(Image change detection data)
*** Begin section ***

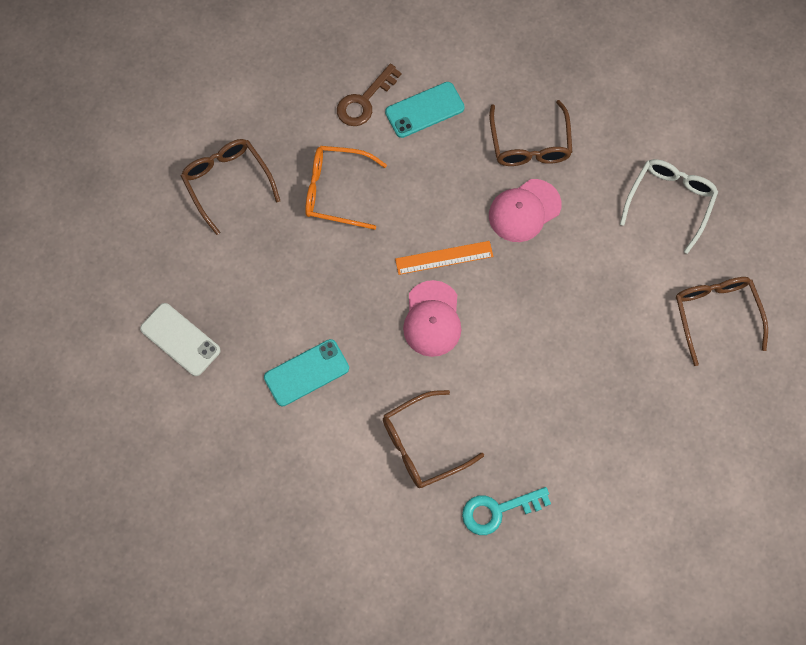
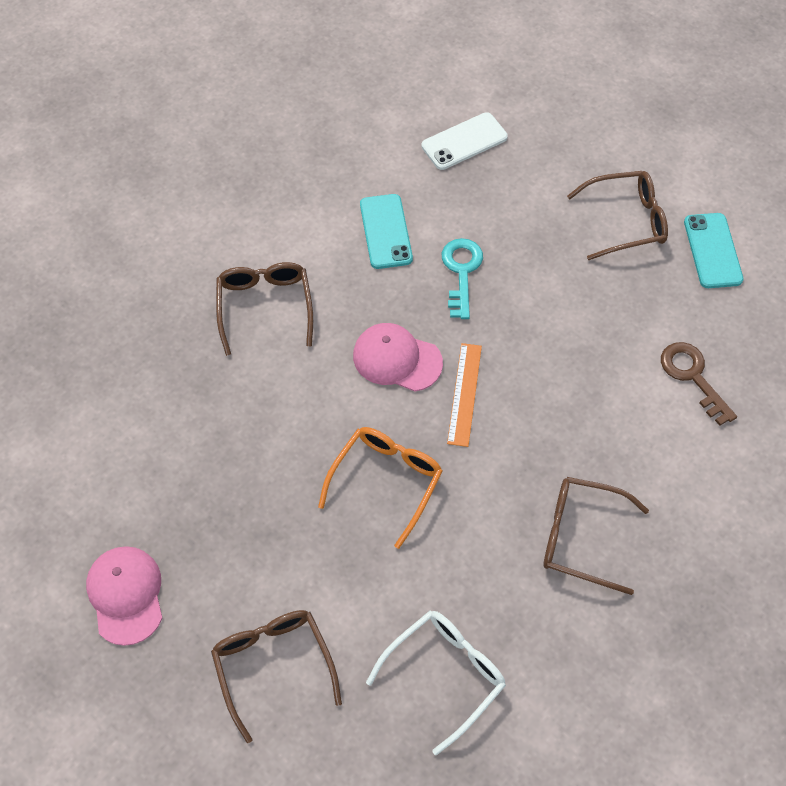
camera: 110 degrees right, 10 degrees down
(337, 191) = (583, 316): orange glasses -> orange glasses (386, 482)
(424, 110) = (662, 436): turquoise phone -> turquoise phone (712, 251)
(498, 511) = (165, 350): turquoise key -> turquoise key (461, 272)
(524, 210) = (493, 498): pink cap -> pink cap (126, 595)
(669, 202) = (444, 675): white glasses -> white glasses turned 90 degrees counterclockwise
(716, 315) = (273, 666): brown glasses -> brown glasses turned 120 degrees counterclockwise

*** End section ***

__Problem description__
Which lines of the data contain the word "turned"? Copy each one.

__Your response__
(669, 202) = (444, 675): white glasses -> white glasses turned 90 degrees counterclockwise
(716, 315) = (273, 666): brown glasses -> brown glasses turned 120 degrees counterclockwise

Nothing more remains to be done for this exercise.